ABOUT THIS TASK -> In the records that come next, find every line with "ratio". Return those lines.

* * *

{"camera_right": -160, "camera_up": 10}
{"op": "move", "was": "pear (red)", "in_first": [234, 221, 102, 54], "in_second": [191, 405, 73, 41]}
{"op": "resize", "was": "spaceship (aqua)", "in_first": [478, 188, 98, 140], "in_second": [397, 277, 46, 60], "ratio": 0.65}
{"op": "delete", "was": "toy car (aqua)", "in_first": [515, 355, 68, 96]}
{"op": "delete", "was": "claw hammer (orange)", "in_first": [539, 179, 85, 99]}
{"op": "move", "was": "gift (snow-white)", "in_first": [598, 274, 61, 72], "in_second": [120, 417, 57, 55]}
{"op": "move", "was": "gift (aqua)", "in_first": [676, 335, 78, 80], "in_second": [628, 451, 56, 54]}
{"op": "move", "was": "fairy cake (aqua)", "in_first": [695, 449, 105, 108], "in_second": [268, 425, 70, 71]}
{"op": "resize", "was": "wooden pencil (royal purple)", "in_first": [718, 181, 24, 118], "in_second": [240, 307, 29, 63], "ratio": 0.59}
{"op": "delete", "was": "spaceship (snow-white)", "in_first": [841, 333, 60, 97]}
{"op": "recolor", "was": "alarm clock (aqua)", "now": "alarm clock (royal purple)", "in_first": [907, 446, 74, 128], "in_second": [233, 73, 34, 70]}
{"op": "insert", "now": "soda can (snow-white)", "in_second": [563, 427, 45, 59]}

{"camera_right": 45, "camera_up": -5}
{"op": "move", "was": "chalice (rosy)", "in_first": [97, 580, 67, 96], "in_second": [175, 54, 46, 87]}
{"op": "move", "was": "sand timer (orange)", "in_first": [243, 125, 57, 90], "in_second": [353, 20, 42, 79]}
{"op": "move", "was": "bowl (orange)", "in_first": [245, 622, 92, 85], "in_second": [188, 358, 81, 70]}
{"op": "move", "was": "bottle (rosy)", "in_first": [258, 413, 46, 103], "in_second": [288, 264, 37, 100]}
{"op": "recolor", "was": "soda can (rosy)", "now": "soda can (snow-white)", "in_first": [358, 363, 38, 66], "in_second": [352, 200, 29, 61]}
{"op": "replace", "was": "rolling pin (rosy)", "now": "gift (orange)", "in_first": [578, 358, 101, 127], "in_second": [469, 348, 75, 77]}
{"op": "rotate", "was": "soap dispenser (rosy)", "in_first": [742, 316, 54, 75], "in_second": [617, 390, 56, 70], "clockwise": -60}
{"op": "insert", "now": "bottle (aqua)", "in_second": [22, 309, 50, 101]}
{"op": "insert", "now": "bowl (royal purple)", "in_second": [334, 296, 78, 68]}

* * *

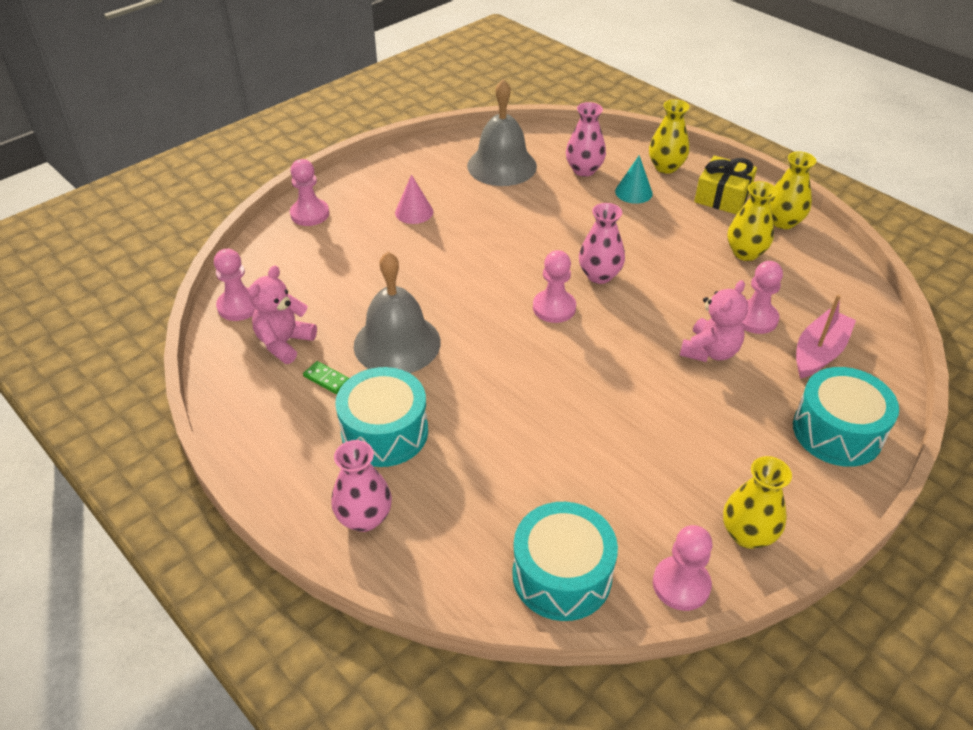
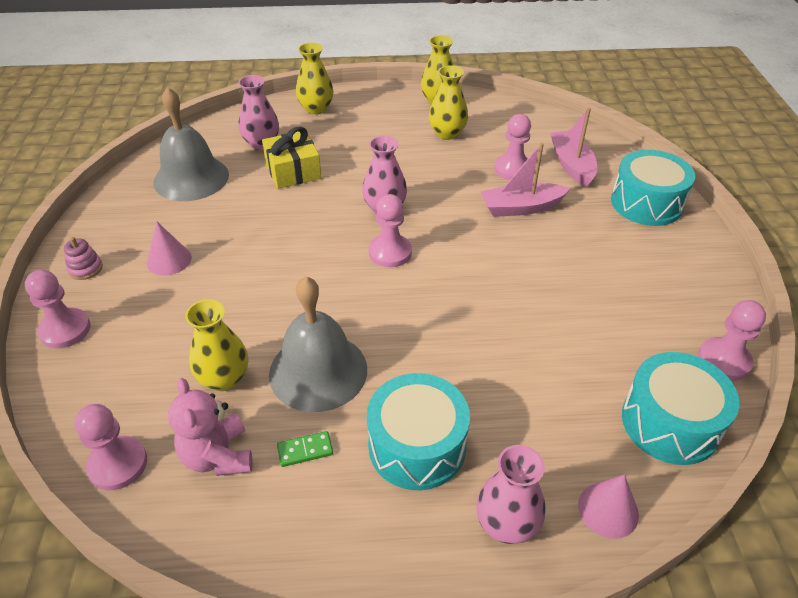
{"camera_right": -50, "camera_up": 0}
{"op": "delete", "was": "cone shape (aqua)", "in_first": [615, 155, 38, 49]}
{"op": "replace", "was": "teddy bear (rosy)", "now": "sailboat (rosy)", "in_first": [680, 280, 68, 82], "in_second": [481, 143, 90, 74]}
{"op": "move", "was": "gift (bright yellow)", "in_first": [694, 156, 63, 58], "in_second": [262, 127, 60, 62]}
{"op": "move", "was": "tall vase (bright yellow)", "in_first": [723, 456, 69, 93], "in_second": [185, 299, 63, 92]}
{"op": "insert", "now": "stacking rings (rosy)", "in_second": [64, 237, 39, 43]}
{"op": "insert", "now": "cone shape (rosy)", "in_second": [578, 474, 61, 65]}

* * *

ANSWER FOR THIS EXERCISE ->
{"op": "resize", "was": "spaceship (aqua)", "in_first": [478, 188, 98, 140], "in_second": [397, 277, 46, 60], "ratio": 0.65}
{"op": "resize", "was": "wooden pencil (royal purple)", "in_first": [718, 181, 24, 118], "in_second": [240, 307, 29, 63], "ratio": 0.59}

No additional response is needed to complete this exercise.